ABOUT THIS TASK
Go to the line below containing "(550, 295) = (374, 393): red egg -> none" and print exactly from there through the line containing "(740, 289) = (568, 469): red", both included. Print nothing else.

GIVEN DATA
---------------

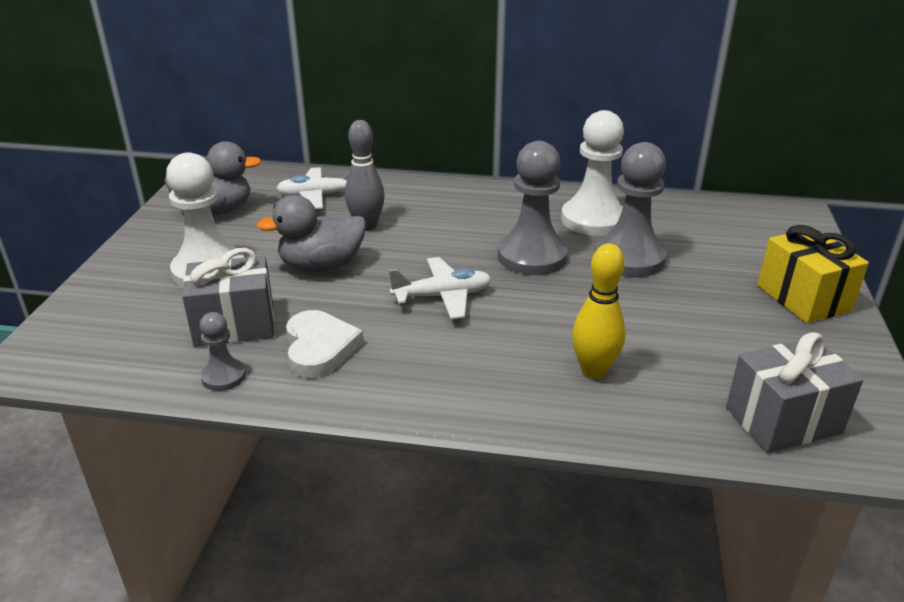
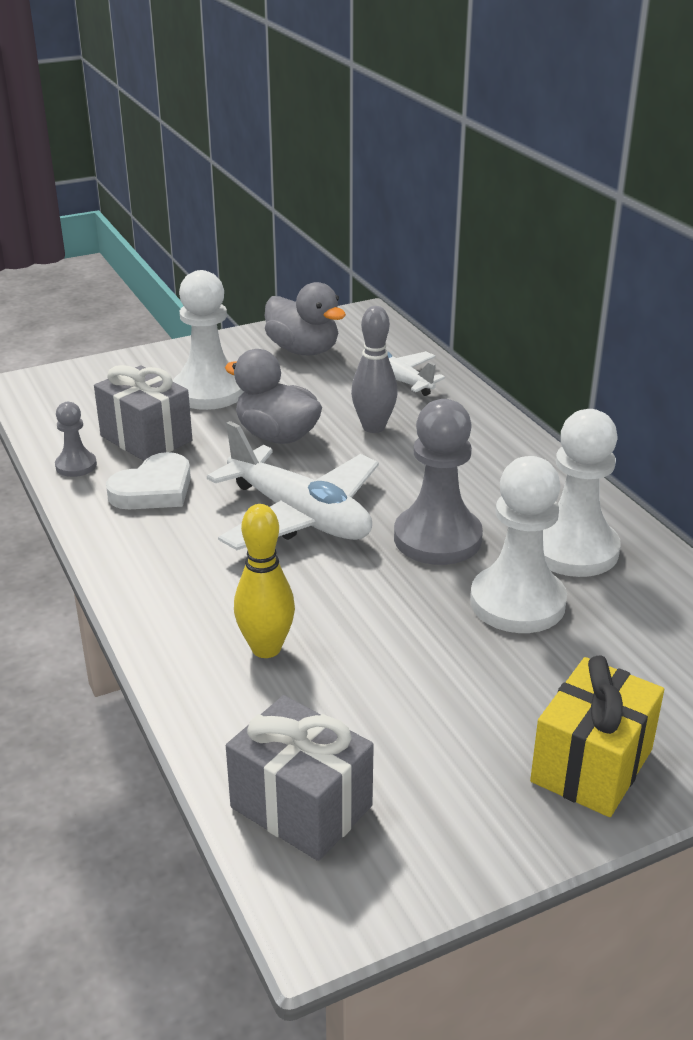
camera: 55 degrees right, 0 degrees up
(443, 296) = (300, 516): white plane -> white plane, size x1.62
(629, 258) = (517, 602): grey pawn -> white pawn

---------------

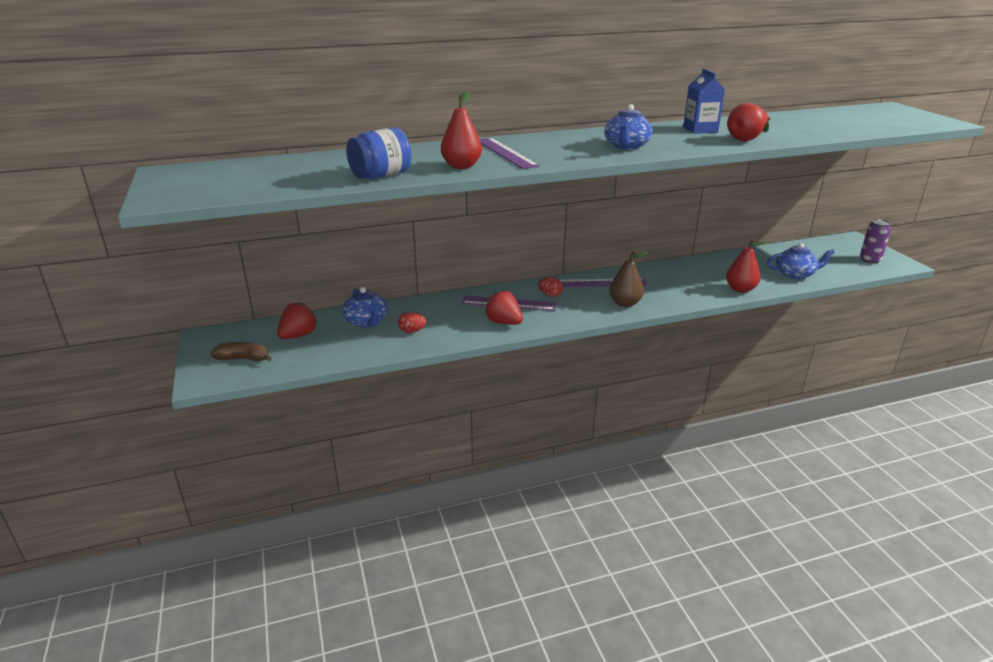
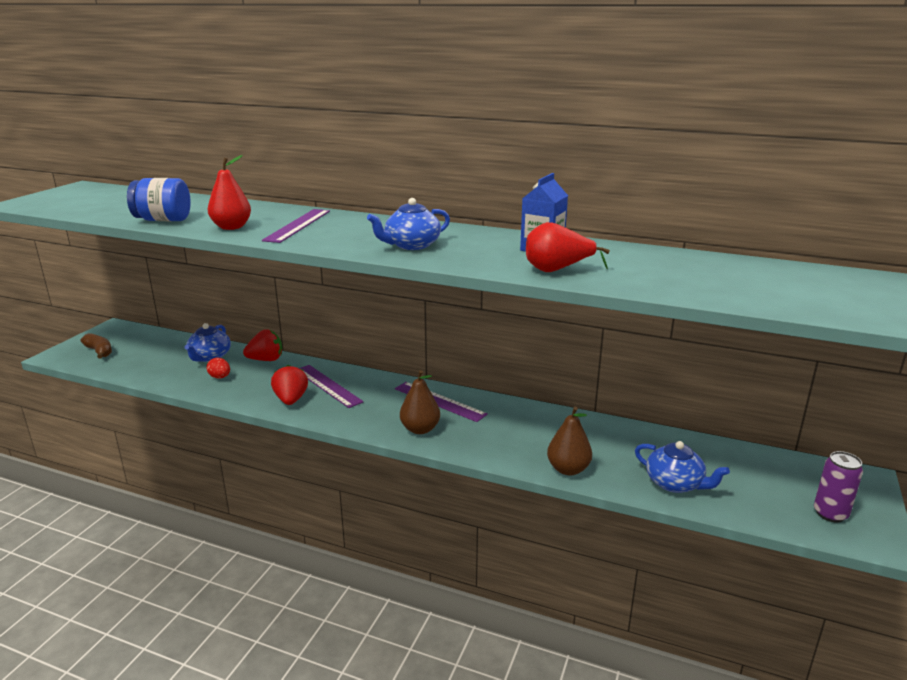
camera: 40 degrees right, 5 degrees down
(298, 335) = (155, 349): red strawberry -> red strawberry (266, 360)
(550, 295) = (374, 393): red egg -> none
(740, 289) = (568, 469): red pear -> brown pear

---------------

RESULT OF THE TASK
(550, 295) = (374, 393): red egg -> none
(740, 289) = (568, 469): red pear -> brown pear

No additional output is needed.